GOAL OF THE EXERCISE – Each line below that includes the word "trophy" is to be reported.
:::
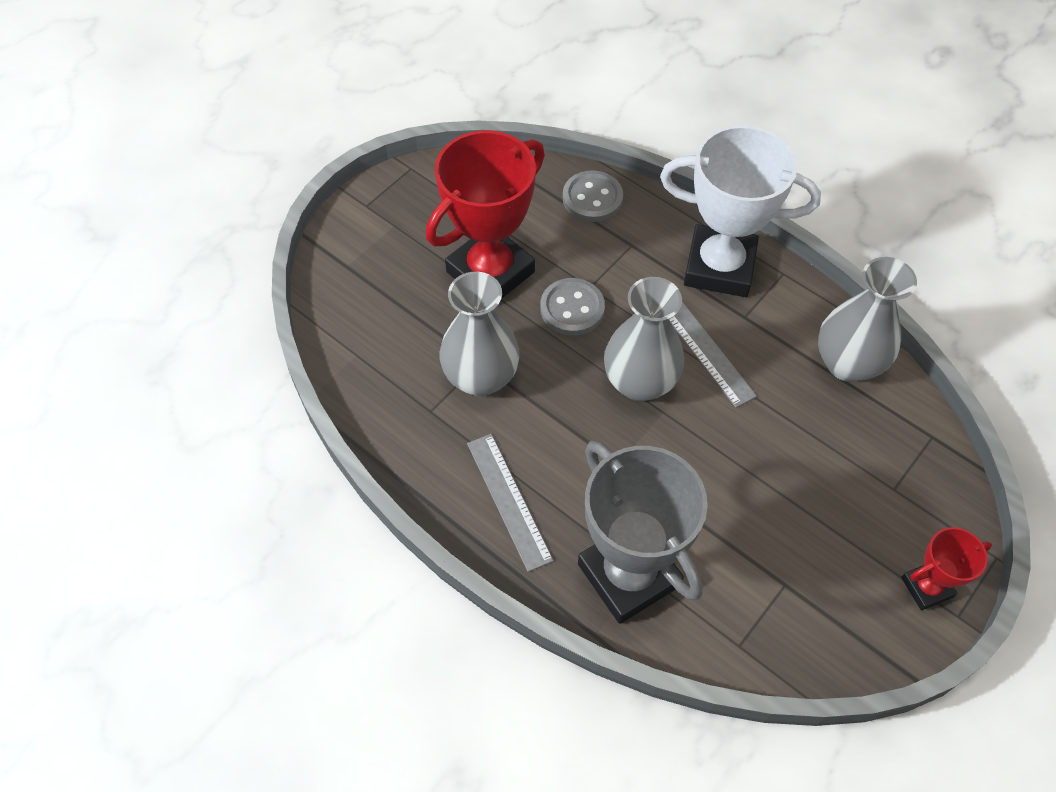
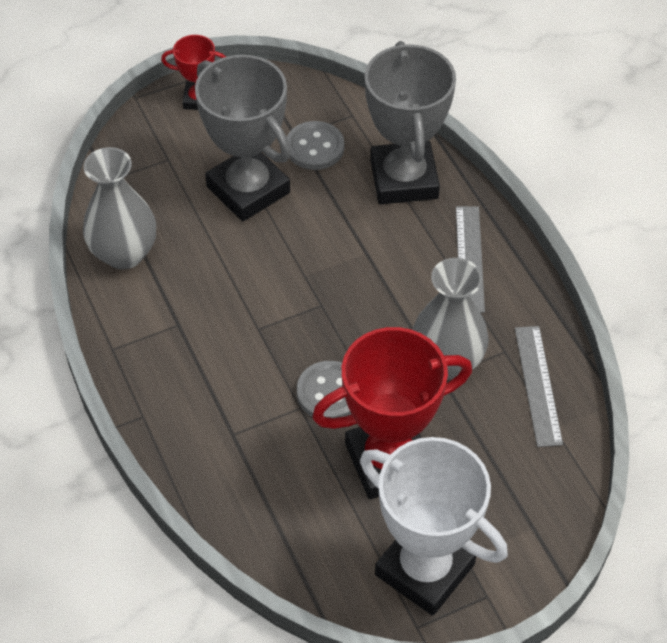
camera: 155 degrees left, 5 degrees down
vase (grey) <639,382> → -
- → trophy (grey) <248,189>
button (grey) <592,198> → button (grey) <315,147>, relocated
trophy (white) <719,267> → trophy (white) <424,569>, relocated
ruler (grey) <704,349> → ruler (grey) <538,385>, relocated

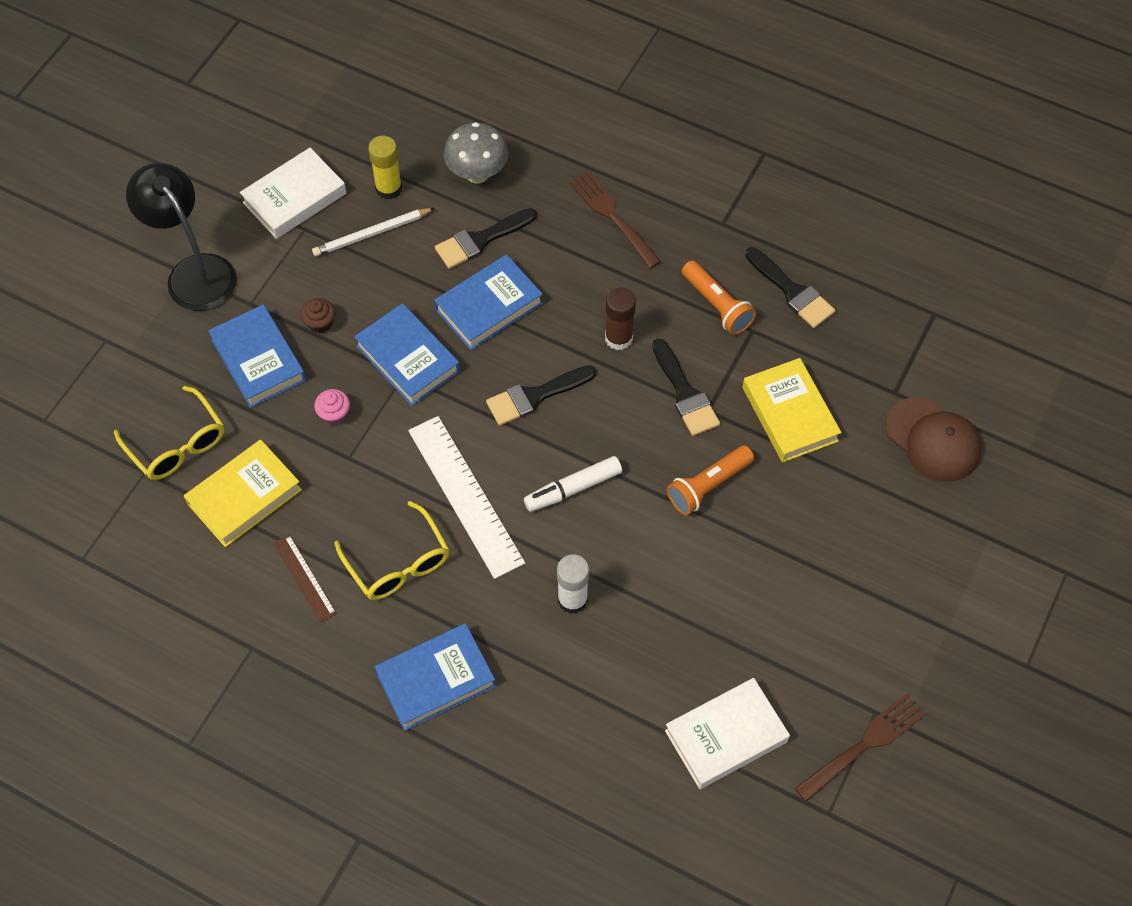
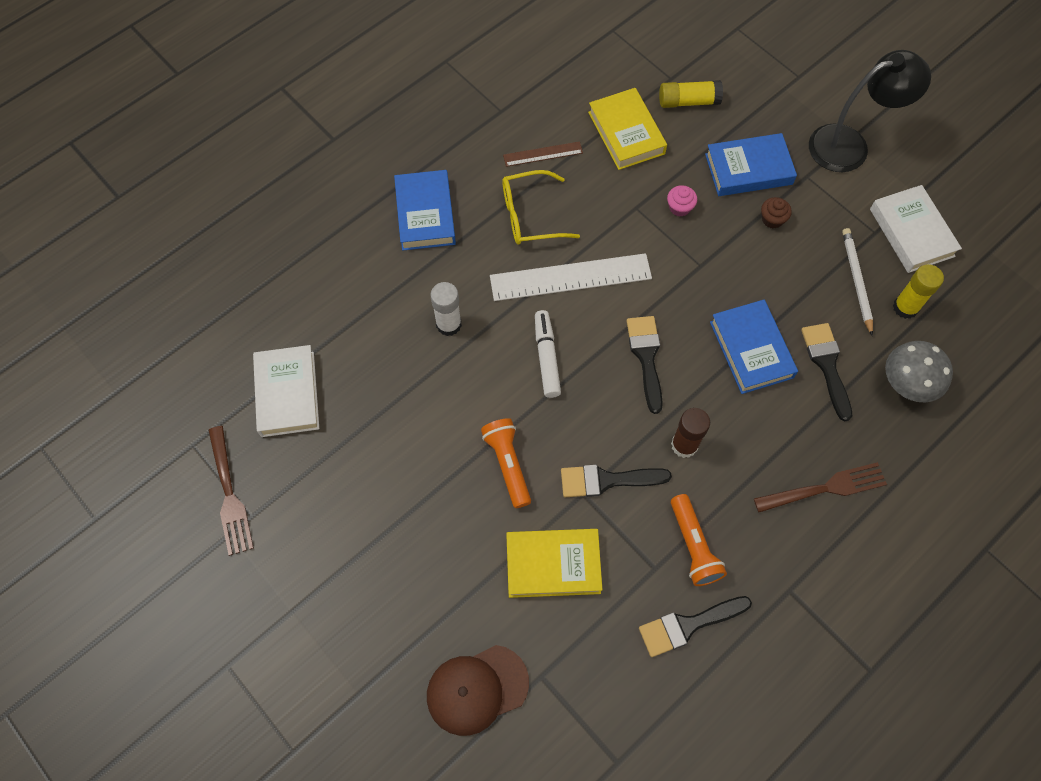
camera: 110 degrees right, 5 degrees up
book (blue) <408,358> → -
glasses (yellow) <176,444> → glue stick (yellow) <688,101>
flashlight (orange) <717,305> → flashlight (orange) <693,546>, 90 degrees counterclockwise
:::
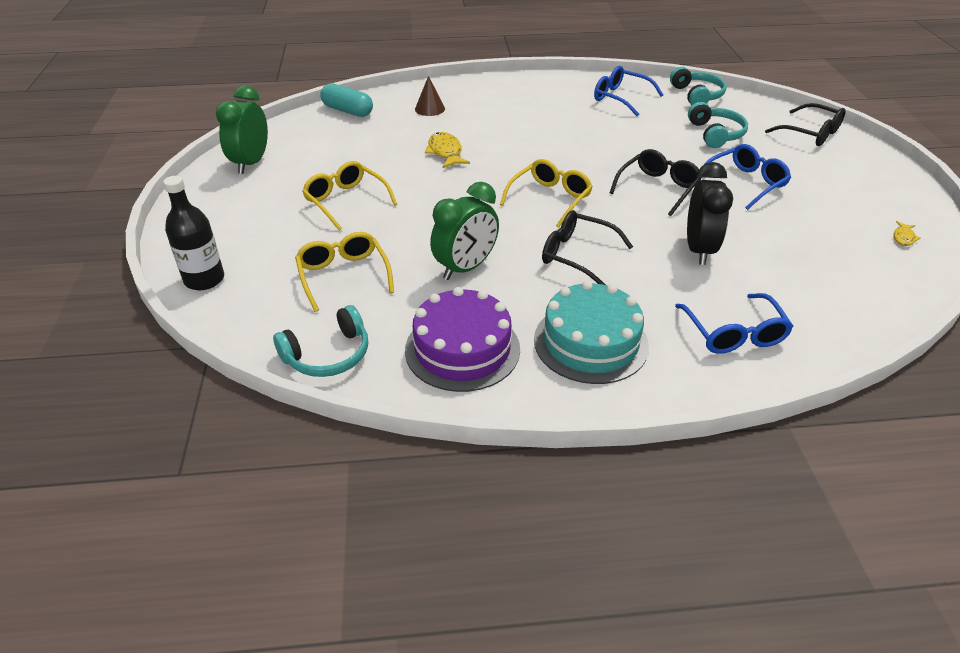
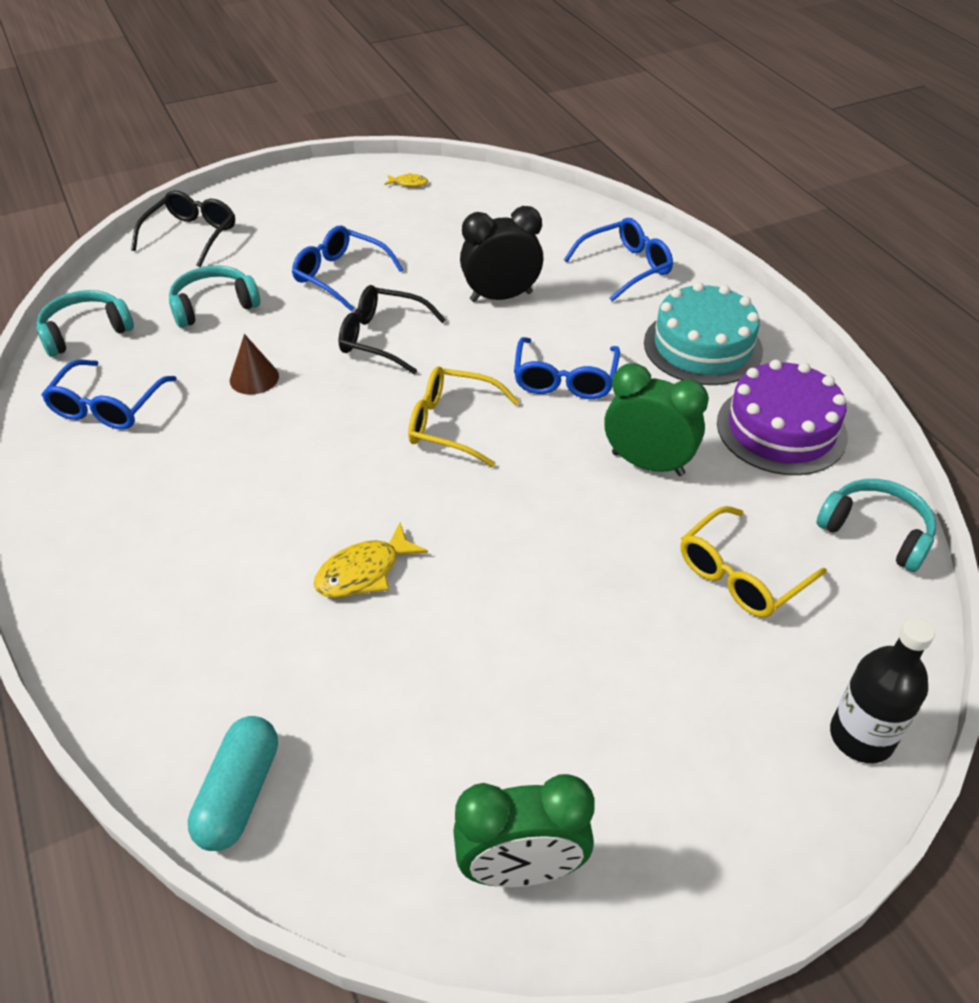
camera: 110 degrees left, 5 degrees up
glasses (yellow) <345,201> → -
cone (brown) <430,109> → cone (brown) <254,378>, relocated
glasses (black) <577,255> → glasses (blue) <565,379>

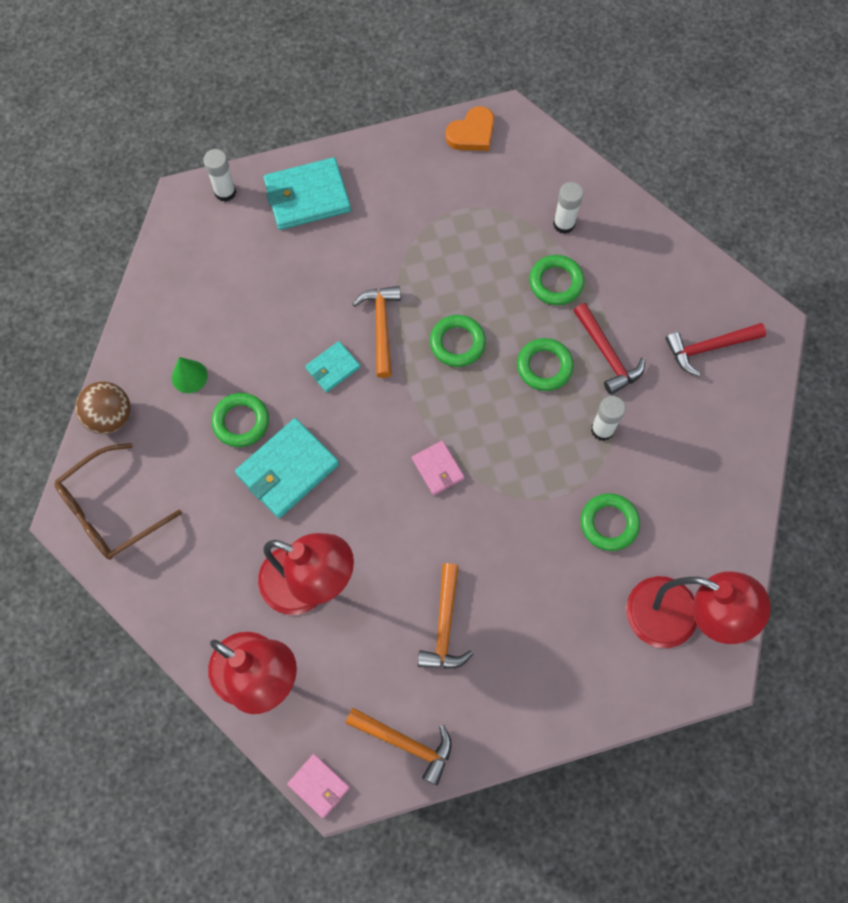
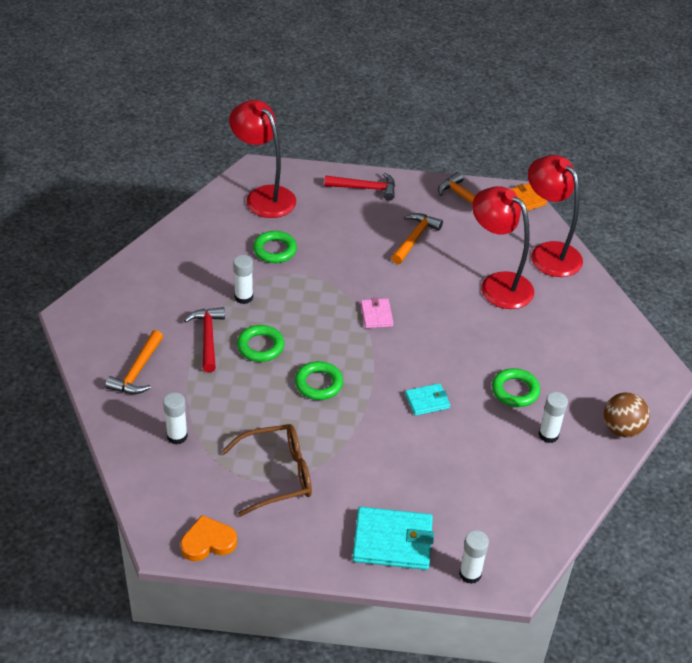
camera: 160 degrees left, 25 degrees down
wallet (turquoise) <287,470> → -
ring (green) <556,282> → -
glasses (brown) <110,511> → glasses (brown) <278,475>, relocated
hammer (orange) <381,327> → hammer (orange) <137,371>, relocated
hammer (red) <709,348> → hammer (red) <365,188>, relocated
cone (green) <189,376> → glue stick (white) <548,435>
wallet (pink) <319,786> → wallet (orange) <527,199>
:::
SOLUTION TO THE EXERCISE –
- → trophy (grey) <248,189>
trophy (white) <719,267> → trophy (white) <424,569>, relocated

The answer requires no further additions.